Write out the data below in full, unchanged, minus the images.

> _Stored data_:
# # #

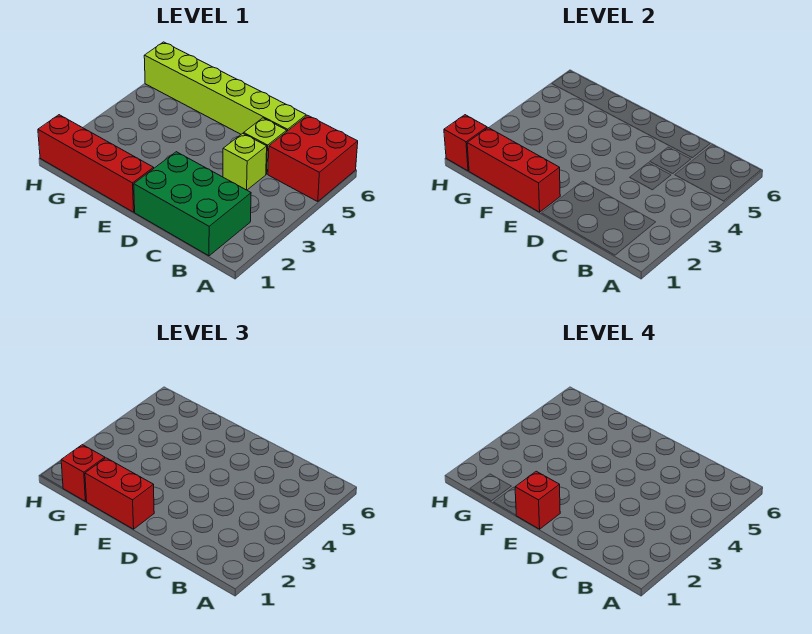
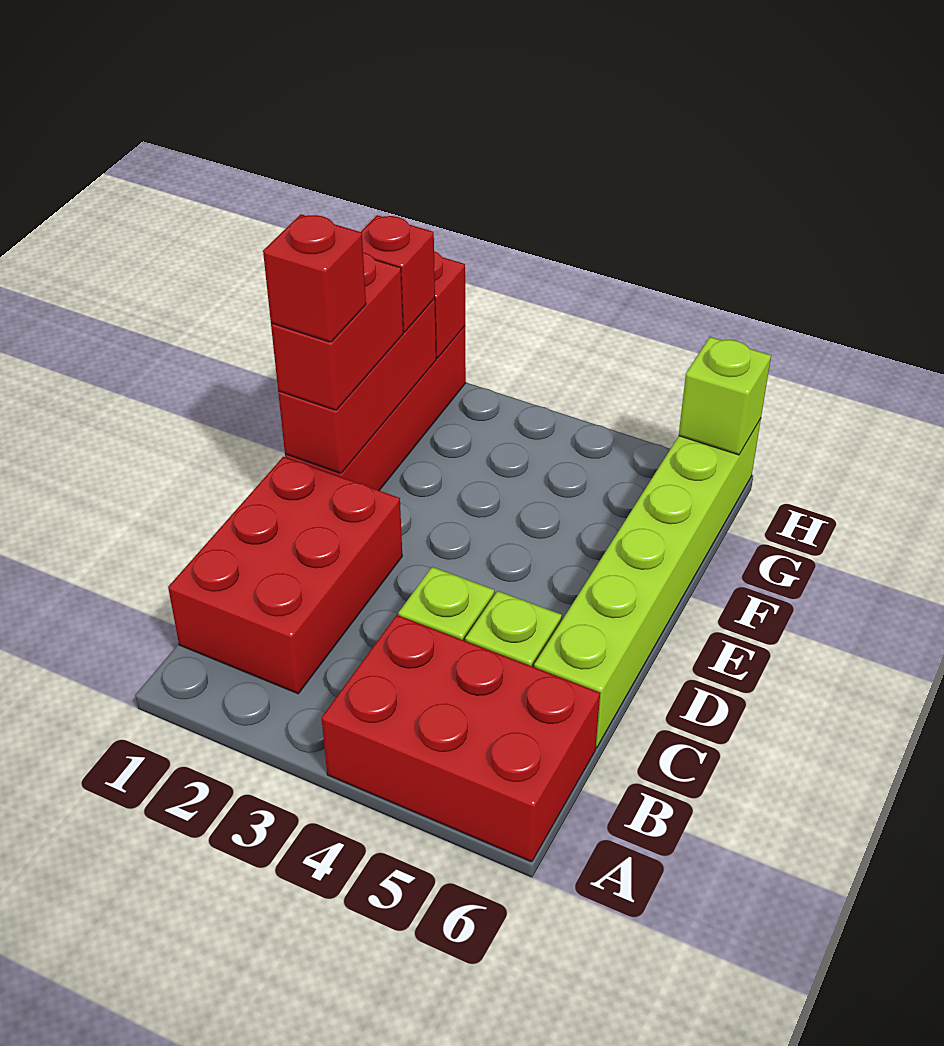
red brick A5:B6 level 1 -> red brick A4:B6 level 1
green brick B1:D2 level 1 -> red brick B1:D2 level 1
none -> lime brick H6 level 2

# # #

> _Response below_:
red brick A5:B6 level 1 -> red brick A4:B6 level 1
green brick B1:D2 level 1 -> red brick B1:D2 level 1
none -> lime brick H6 level 2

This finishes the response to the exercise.